(Beginning of Records to process)
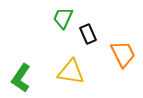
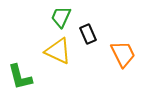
green trapezoid: moved 2 px left, 1 px up
yellow triangle: moved 13 px left, 21 px up; rotated 16 degrees clockwise
green L-shape: moved 1 px left, 1 px up; rotated 48 degrees counterclockwise
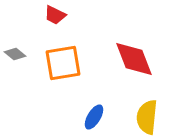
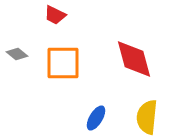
gray diamond: moved 2 px right
red diamond: rotated 6 degrees clockwise
orange square: rotated 9 degrees clockwise
blue ellipse: moved 2 px right, 1 px down
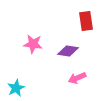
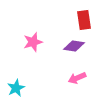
red rectangle: moved 2 px left, 1 px up
pink star: moved 2 px up; rotated 24 degrees counterclockwise
purple diamond: moved 6 px right, 5 px up
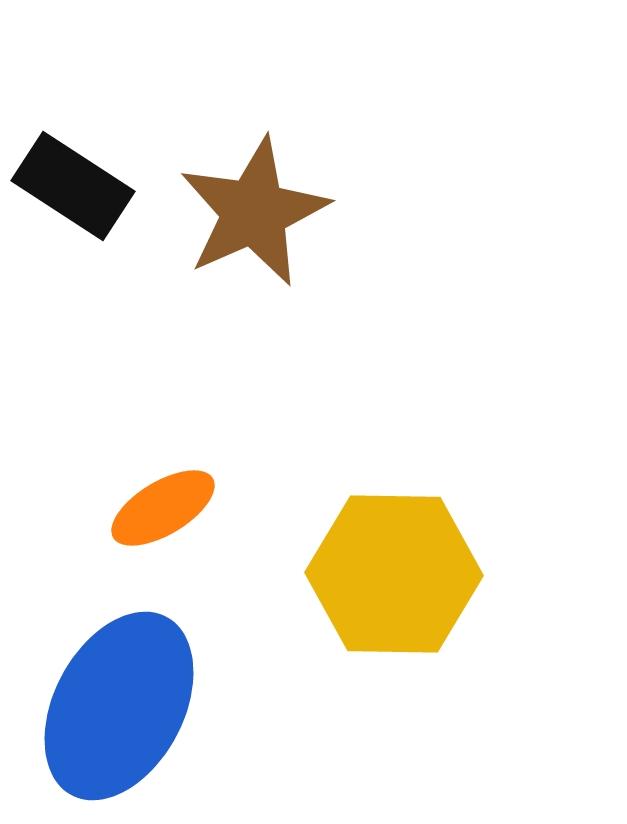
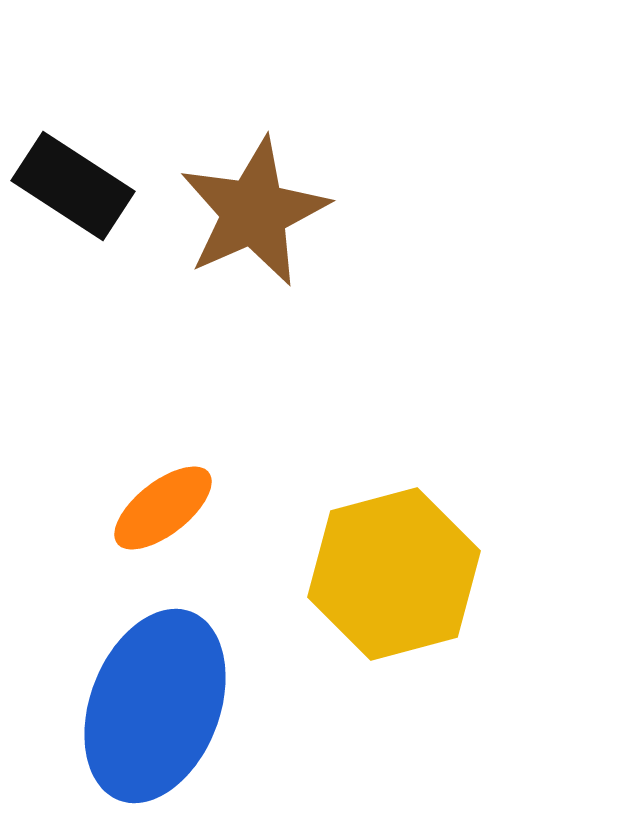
orange ellipse: rotated 7 degrees counterclockwise
yellow hexagon: rotated 16 degrees counterclockwise
blue ellipse: moved 36 px right; rotated 7 degrees counterclockwise
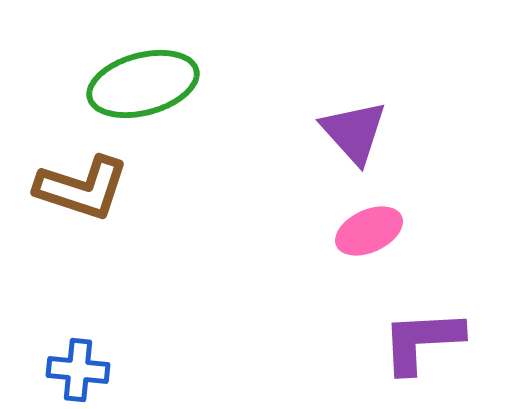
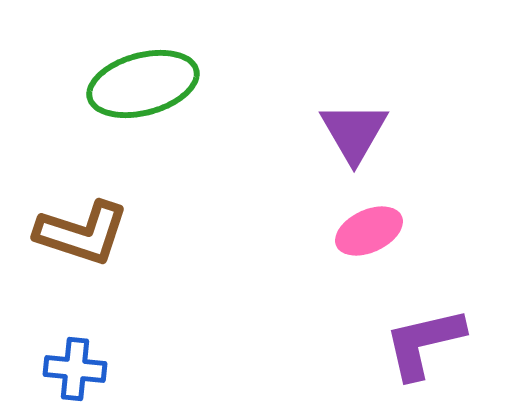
purple triangle: rotated 12 degrees clockwise
brown L-shape: moved 45 px down
purple L-shape: moved 2 px right, 2 px down; rotated 10 degrees counterclockwise
blue cross: moved 3 px left, 1 px up
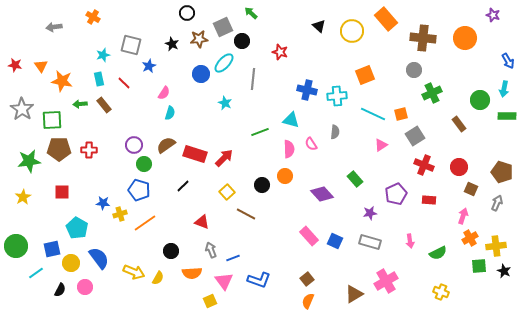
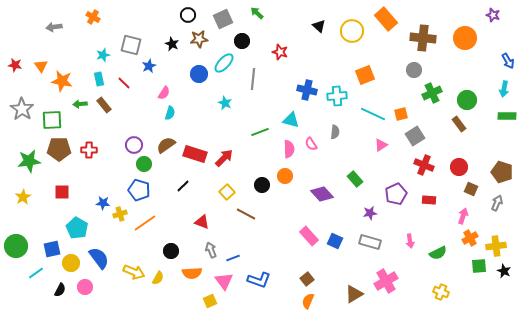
black circle at (187, 13): moved 1 px right, 2 px down
green arrow at (251, 13): moved 6 px right
gray square at (223, 27): moved 8 px up
blue circle at (201, 74): moved 2 px left
green circle at (480, 100): moved 13 px left
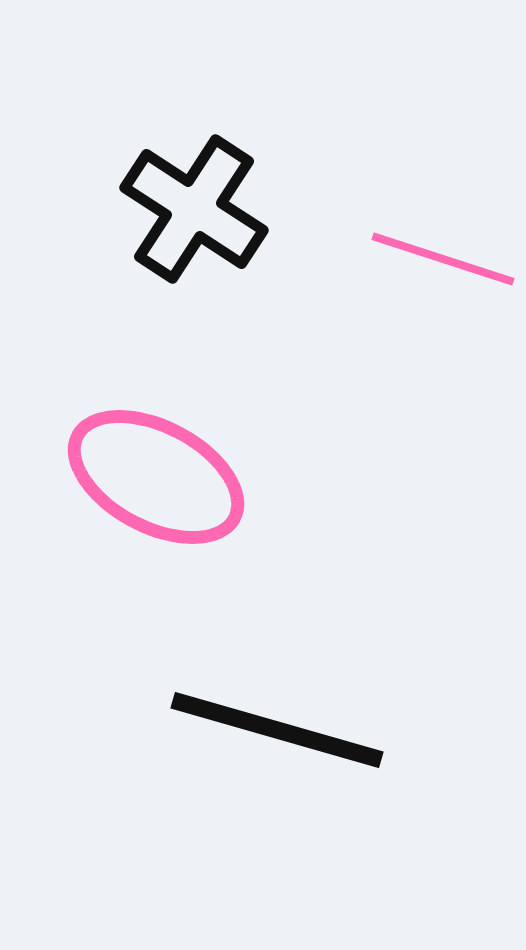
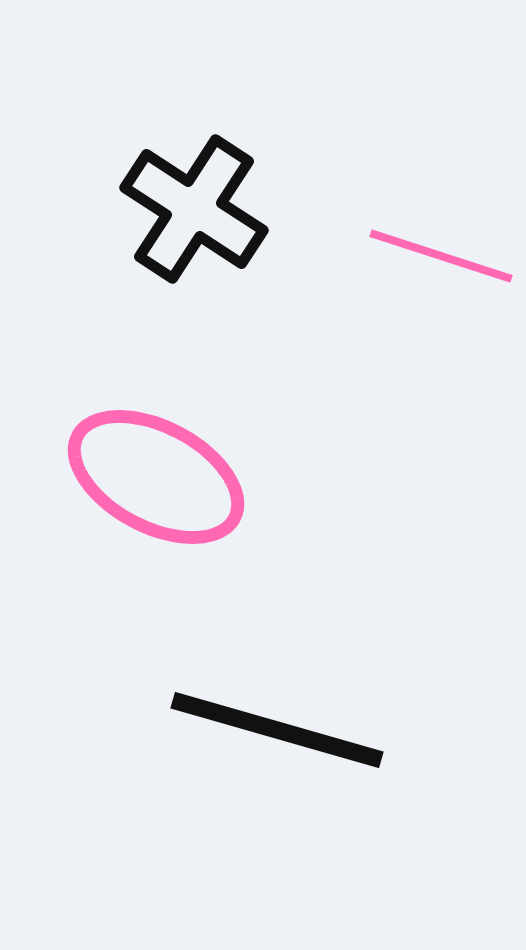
pink line: moved 2 px left, 3 px up
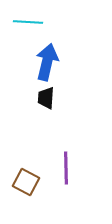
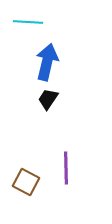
black trapezoid: moved 2 px right, 1 px down; rotated 30 degrees clockwise
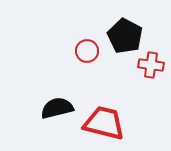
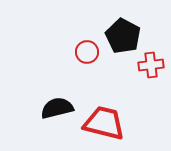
black pentagon: moved 2 px left
red circle: moved 1 px down
red cross: rotated 15 degrees counterclockwise
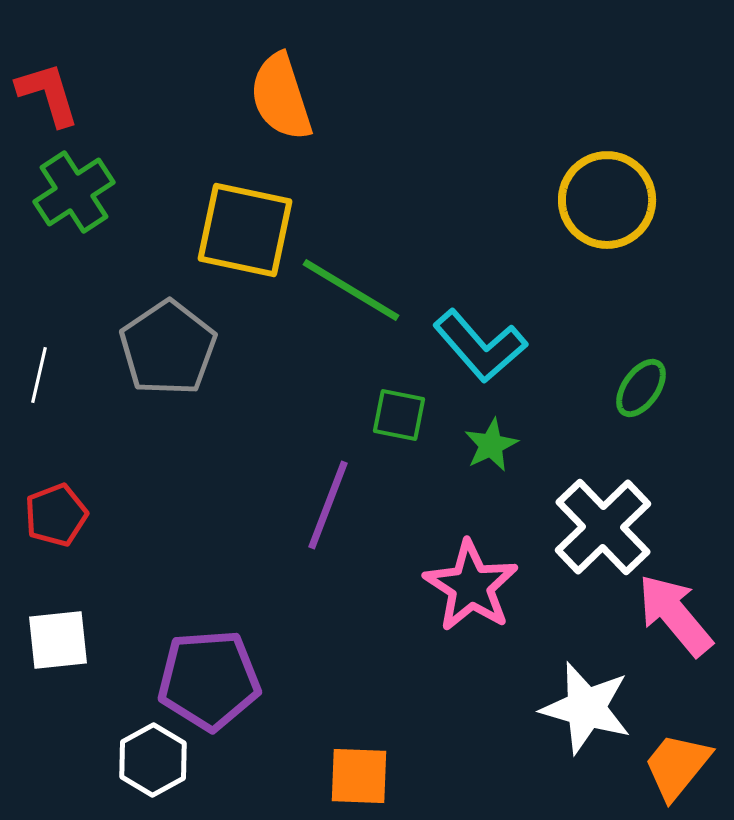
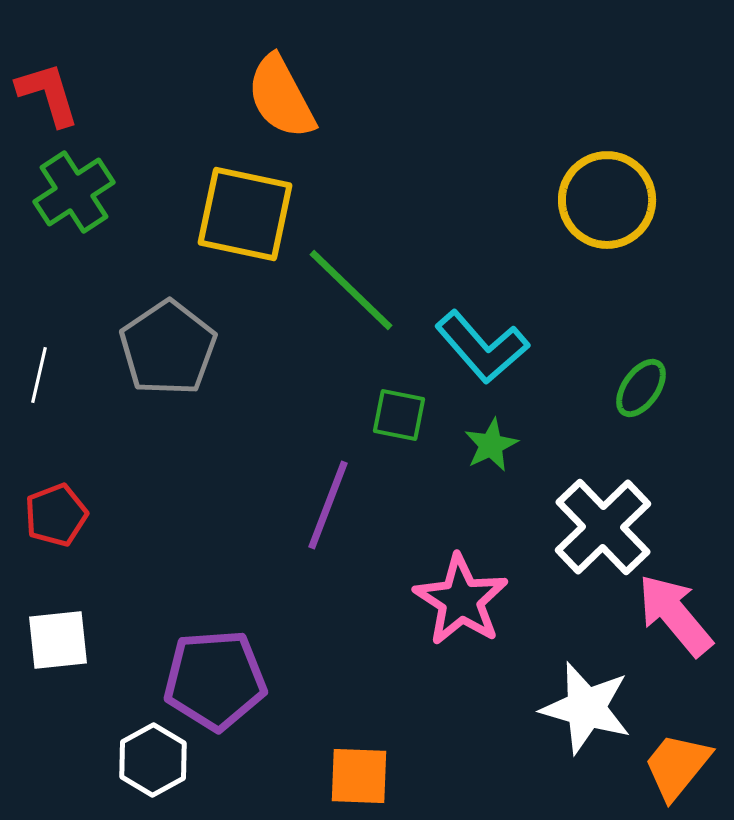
orange semicircle: rotated 10 degrees counterclockwise
yellow square: moved 16 px up
green line: rotated 13 degrees clockwise
cyan L-shape: moved 2 px right, 1 px down
pink star: moved 10 px left, 14 px down
purple pentagon: moved 6 px right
(End of Records to process)
* Your task *
Restate word for word the lines that begin at the one containing "black trapezoid: moved" and end with the final line of the records. Pictures stay out.

* Task answer *
black trapezoid: moved 2 px right, 1 px down; rotated 30 degrees clockwise
black pentagon: moved 2 px left
red circle: moved 1 px down
red cross: rotated 15 degrees counterclockwise
orange semicircle: rotated 10 degrees counterclockwise
yellow square: moved 16 px up
green line: rotated 13 degrees clockwise
cyan L-shape: moved 2 px right, 1 px down
pink star: moved 10 px left, 14 px down
purple pentagon: moved 6 px right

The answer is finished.